§ **TO DO**
Provide again, from the entries below, every line from the one containing "turquoise spray bottle: none" through the one containing "white shoe: [225,244,268,330]", exactly as written, and no other line.

(Saved entries)
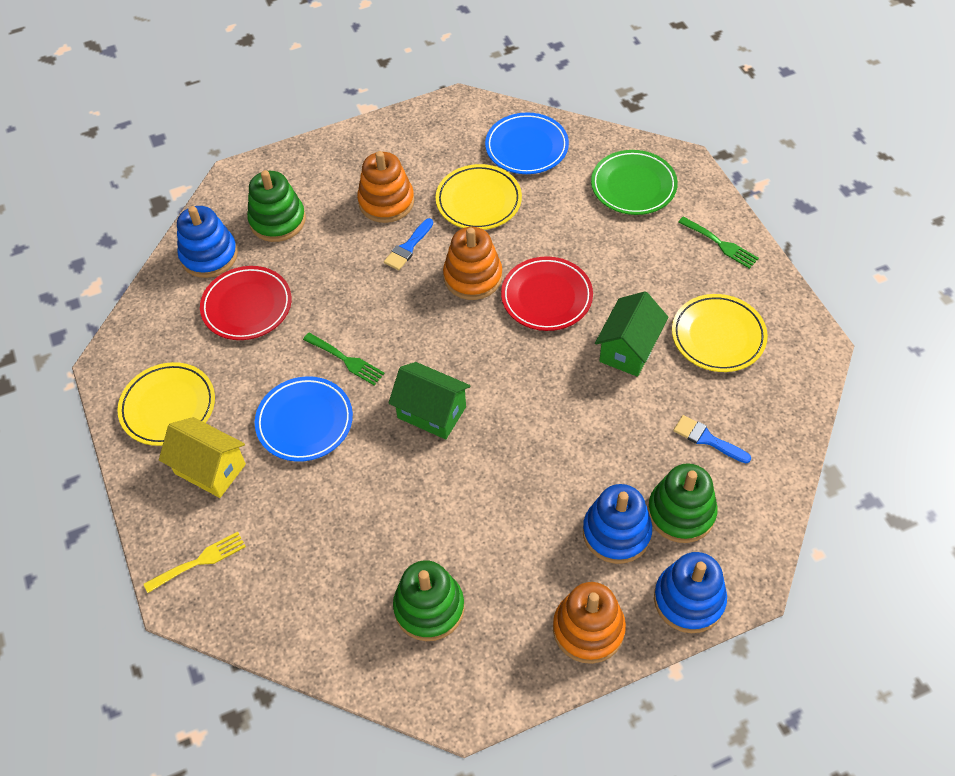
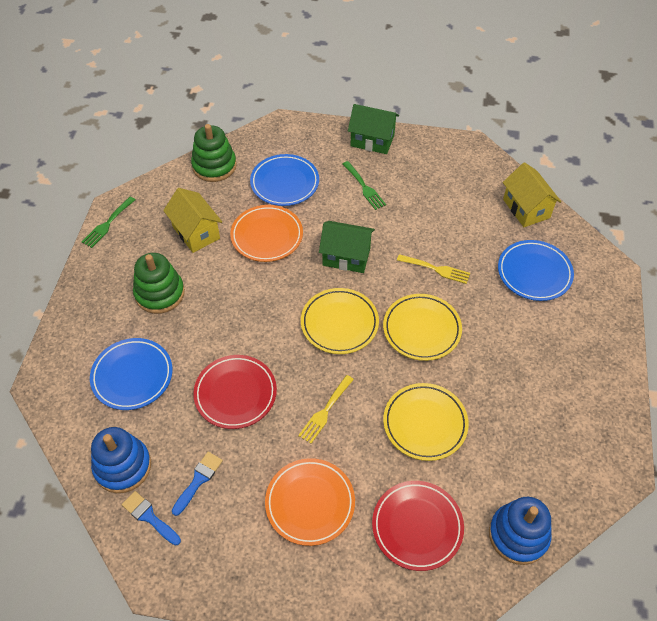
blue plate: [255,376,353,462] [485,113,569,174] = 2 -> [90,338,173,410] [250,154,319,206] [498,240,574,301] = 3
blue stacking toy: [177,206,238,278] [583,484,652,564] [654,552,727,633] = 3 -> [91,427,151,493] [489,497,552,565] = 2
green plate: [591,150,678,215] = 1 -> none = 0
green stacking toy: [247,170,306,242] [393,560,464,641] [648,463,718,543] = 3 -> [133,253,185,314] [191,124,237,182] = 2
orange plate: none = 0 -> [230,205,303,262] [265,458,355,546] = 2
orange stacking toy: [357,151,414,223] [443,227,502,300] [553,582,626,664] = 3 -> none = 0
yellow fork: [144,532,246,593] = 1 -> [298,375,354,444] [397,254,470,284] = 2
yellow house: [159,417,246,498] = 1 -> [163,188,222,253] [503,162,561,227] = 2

==

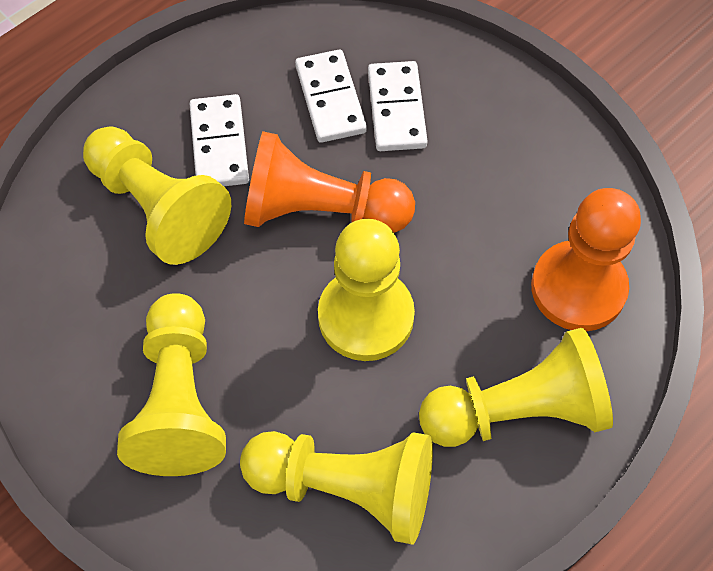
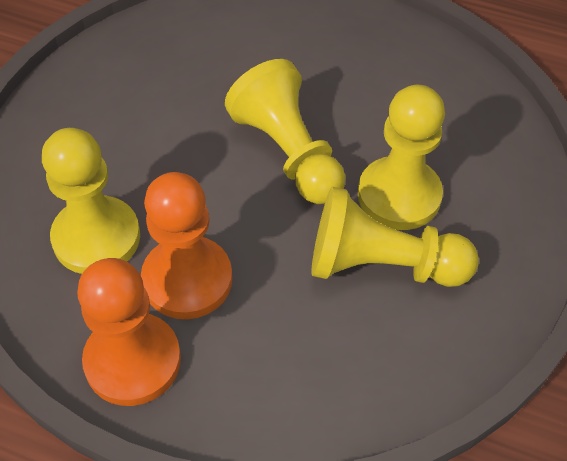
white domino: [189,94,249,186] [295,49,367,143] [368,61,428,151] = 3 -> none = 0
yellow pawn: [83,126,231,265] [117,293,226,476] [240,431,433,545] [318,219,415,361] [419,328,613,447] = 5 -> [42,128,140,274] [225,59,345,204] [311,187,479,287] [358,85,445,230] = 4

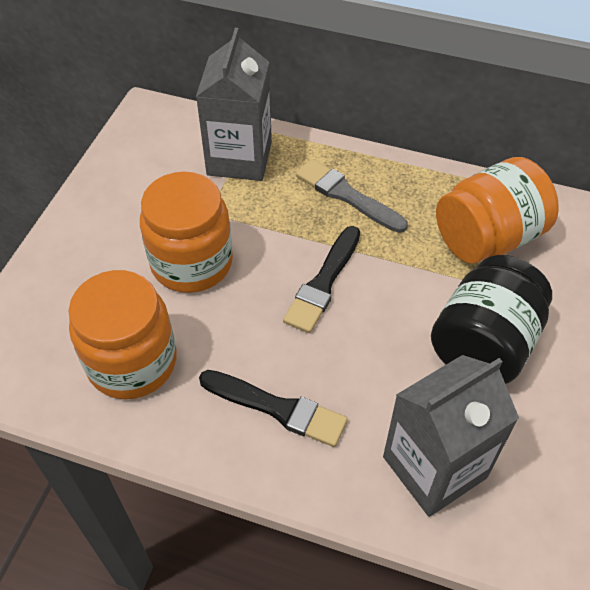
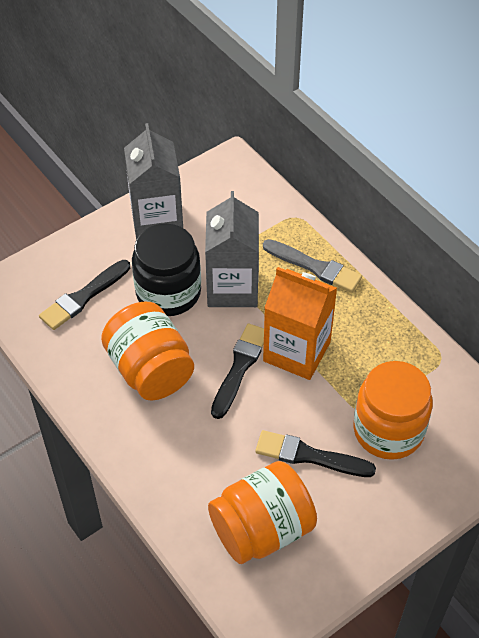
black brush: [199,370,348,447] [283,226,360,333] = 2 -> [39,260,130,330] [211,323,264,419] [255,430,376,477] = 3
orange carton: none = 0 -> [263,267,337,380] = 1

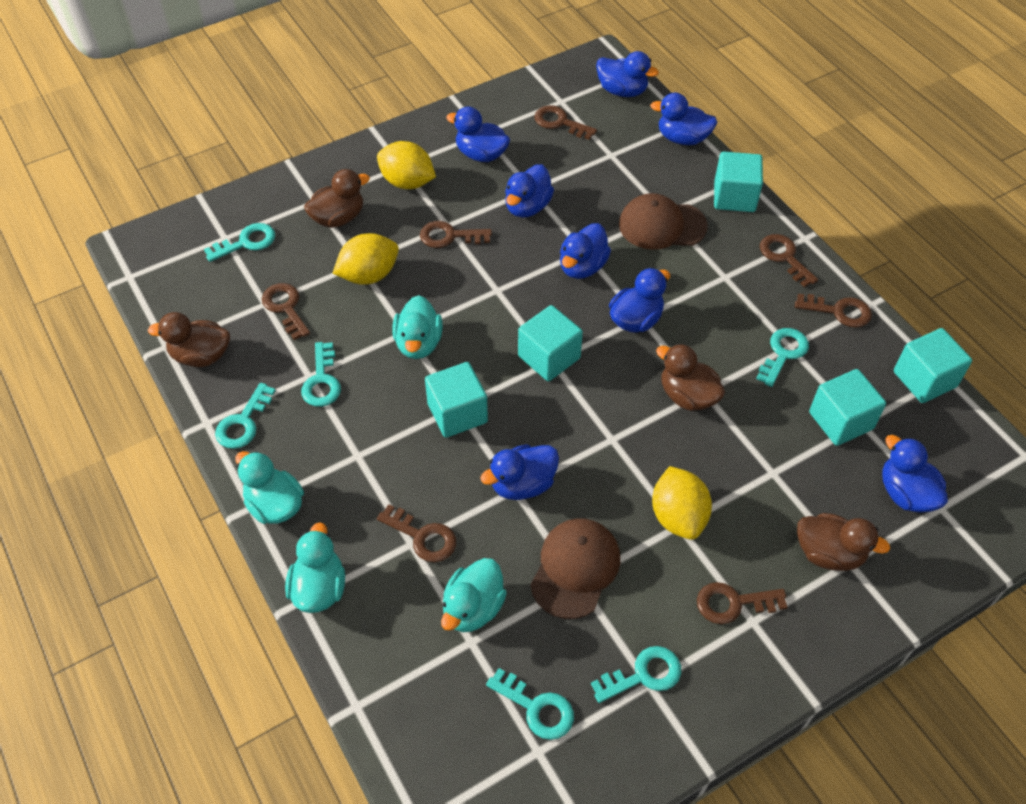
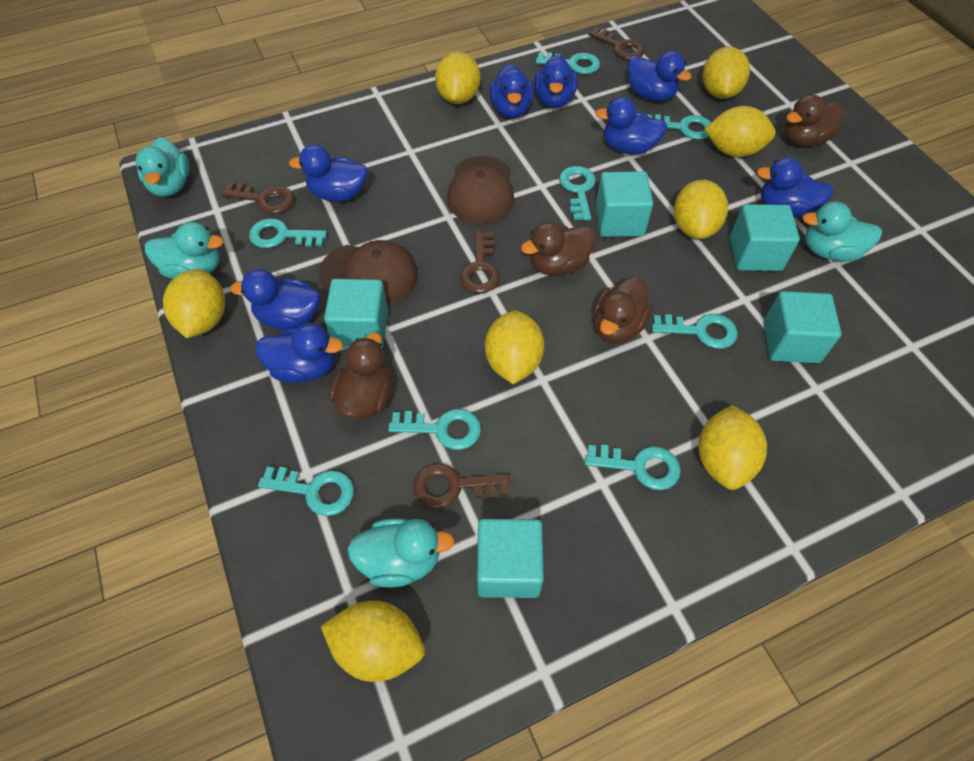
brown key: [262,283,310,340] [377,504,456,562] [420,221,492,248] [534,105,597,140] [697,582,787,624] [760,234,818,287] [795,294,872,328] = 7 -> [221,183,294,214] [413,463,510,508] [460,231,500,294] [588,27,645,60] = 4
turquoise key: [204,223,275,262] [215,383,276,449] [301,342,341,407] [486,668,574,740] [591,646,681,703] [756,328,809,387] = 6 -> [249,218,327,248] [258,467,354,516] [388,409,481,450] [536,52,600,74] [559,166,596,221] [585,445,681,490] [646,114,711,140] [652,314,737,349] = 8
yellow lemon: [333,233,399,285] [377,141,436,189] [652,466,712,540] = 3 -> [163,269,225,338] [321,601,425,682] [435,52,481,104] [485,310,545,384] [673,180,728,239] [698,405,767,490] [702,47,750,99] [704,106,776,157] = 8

* * *

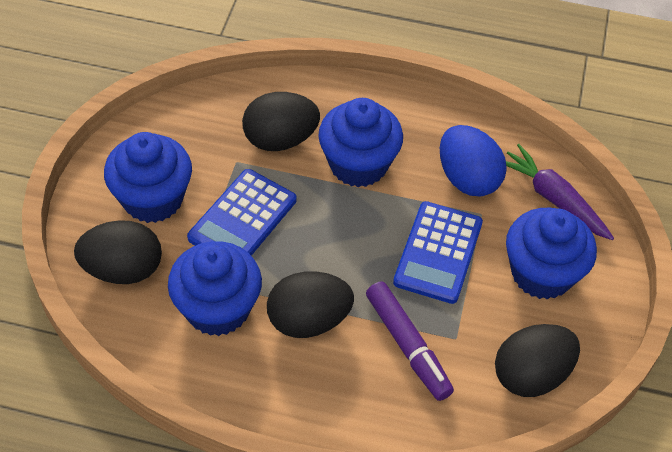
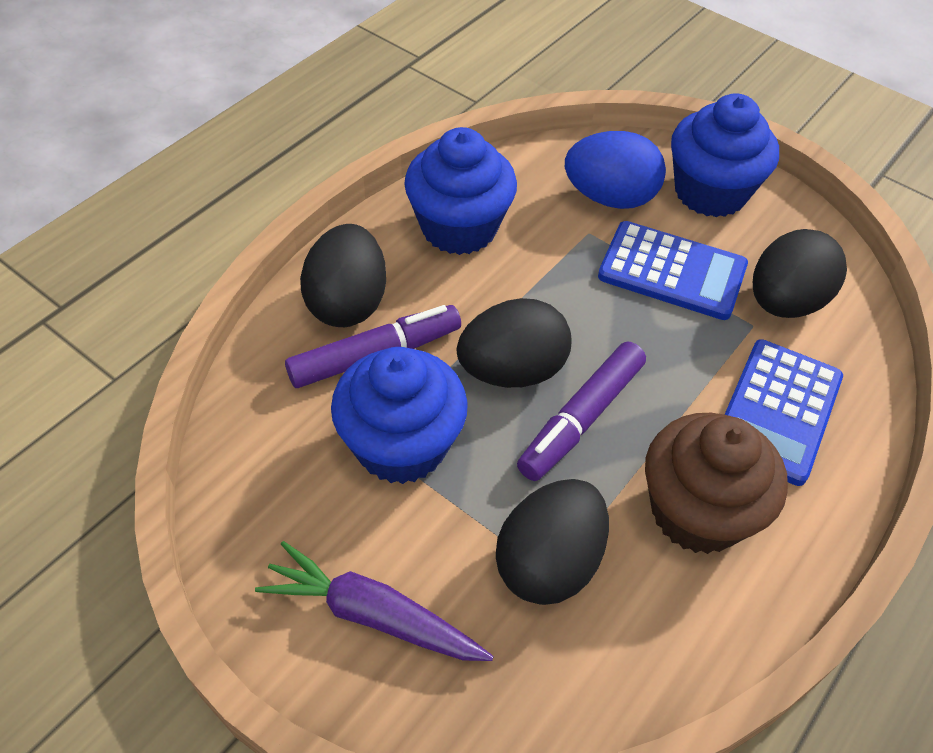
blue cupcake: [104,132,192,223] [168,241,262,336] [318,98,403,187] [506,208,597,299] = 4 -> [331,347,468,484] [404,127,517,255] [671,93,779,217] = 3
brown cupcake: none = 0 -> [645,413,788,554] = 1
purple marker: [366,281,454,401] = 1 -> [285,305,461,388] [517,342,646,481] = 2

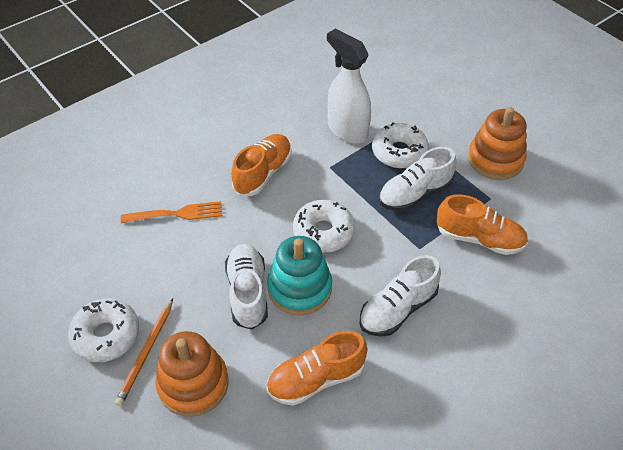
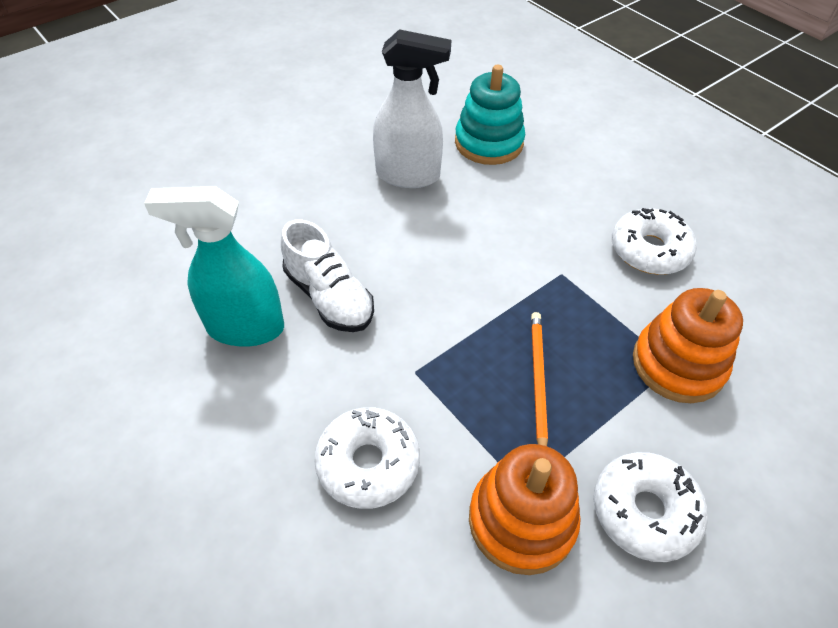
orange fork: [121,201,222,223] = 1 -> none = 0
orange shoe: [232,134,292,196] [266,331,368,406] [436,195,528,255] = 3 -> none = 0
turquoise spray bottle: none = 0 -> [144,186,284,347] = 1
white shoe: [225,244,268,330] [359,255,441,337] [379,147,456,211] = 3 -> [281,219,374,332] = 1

§ **EXERCISE ANSWER**
turquoise spray bottle: none = 0 -> [144,186,284,347] = 1
white shoe: [225,244,268,330] [359,255,441,337] [379,147,456,211] = 3 -> [281,219,374,332] = 1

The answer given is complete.